Image sets with object changes:
══════════
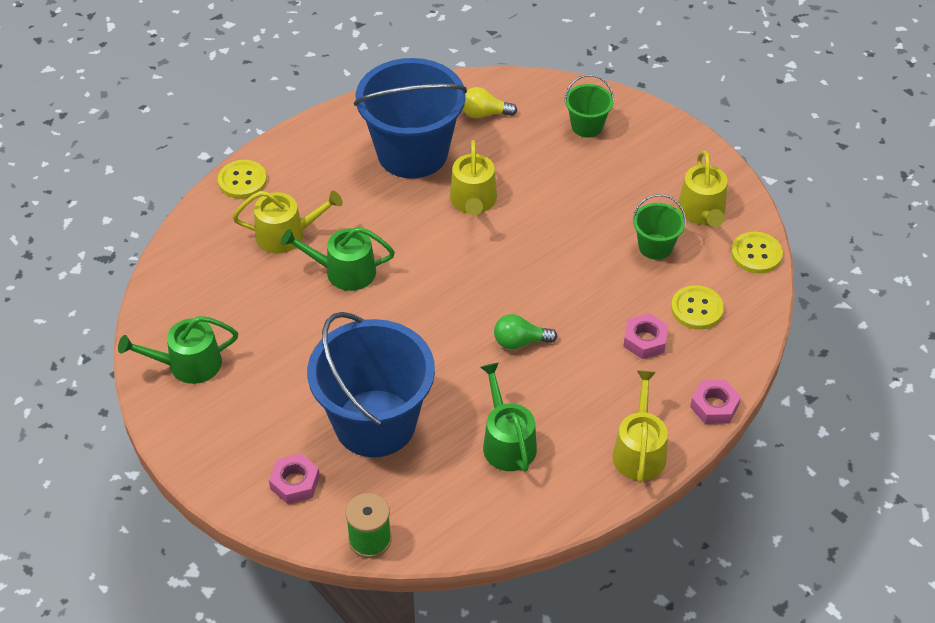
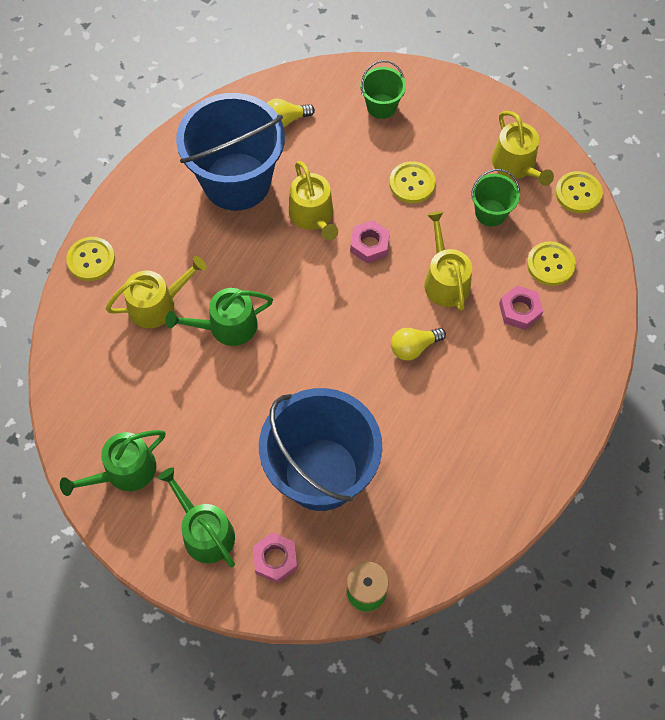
camera: 20 degrees left, 15 degrees up
(507, 442) = (444, 452): green watering can -> green watering can (204, 531)
(520, 342) = (414, 347): green light bulb -> yellow light bulb
(586, 200) = (412, 183): none -> yellow button
(639, 450) = (559, 422): yellow watering can -> yellow watering can (445, 280)
(714, 406) = (603, 357): pink nut -> pink nut (369, 245)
══════════
- [PROBLEM DETAILS]
Check every line of the data above for the string "watering", and copy those that have it.

- [EXERCISE RESULT]
(507, 442) = (444, 452): green watering can -> green watering can (204, 531)
(639, 450) = (559, 422): yellow watering can -> yellow watering can (445, 280)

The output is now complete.